> _Aim of the exercise_: Your reply should be the entries, output word for word, with each picture omitted.

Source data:

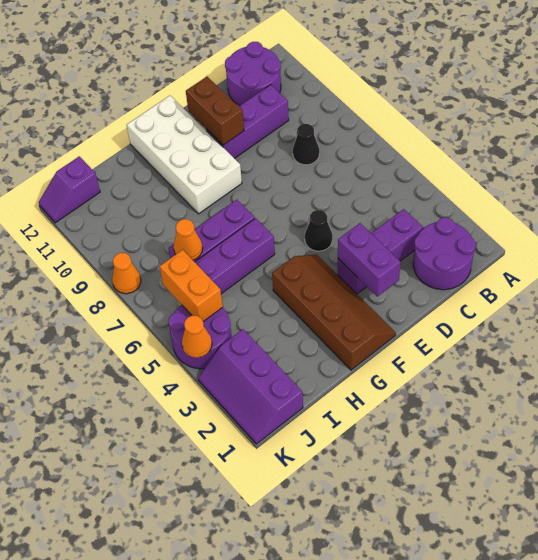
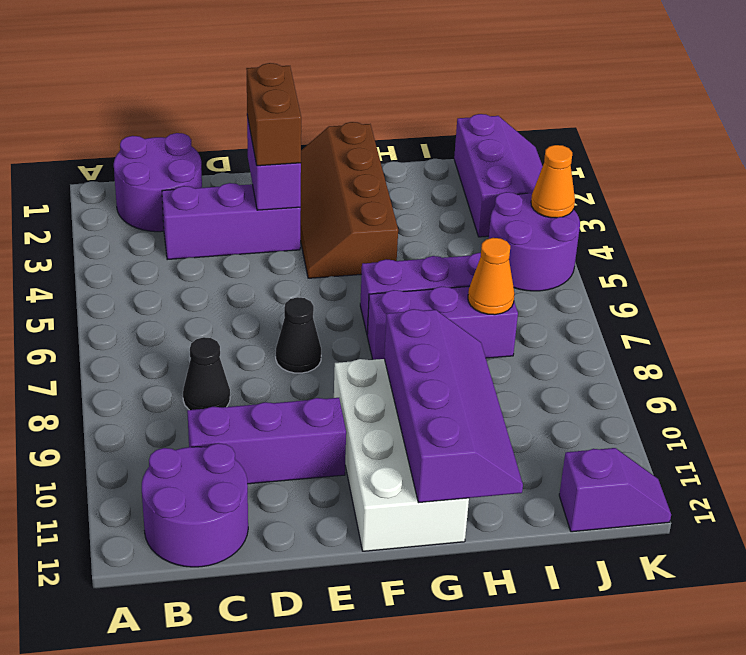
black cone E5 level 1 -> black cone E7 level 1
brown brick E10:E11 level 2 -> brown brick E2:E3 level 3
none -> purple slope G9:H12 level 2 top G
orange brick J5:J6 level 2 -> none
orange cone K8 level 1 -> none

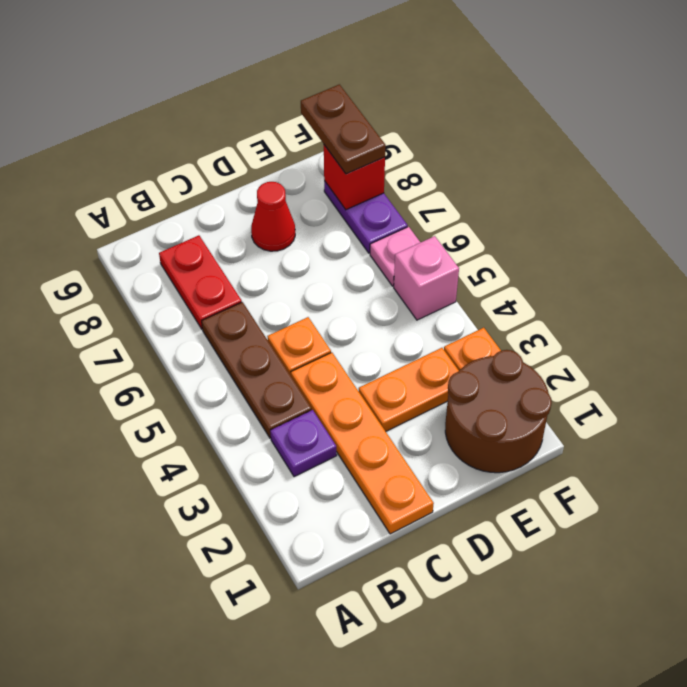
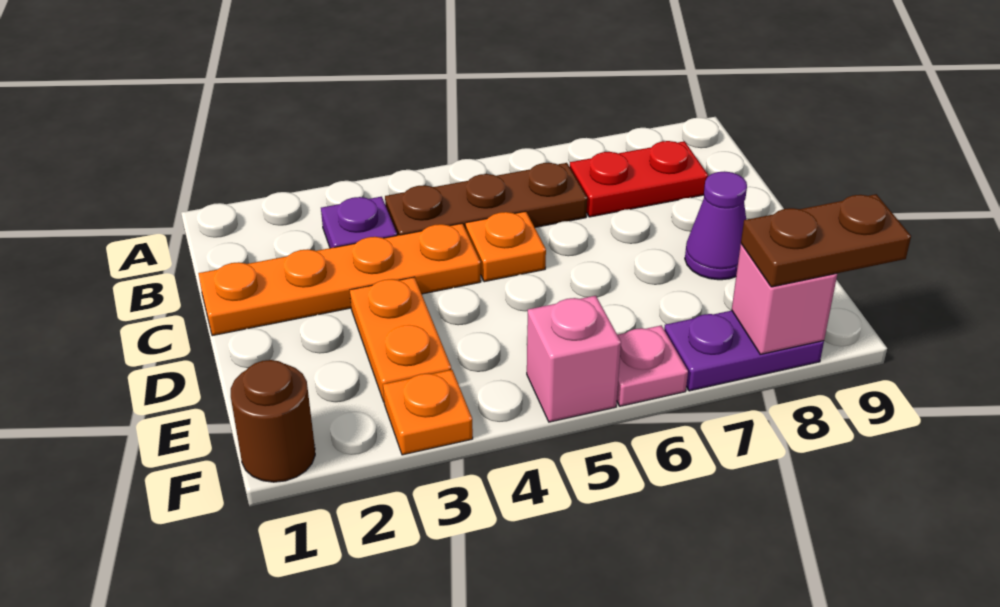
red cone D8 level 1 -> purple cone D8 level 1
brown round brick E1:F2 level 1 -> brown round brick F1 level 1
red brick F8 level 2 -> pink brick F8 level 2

> _Response below_:
black cone E5 level 1 -> black cone E7 level 1
brown brick E10:E11 level 2 -> brown brick E2:E3 level 3
none -> purple slope G9:H12 level 2 top G
orange brick J5:J6 level 2 -> none
orange cone K8 level 1 -> none

red cone D8 level 1 -> purple cone D8 level 1
brown round brick E1:F2 level 1 -> brown round brick F1 level 1
red brick F8 level 2 -> pink brick F8 level 2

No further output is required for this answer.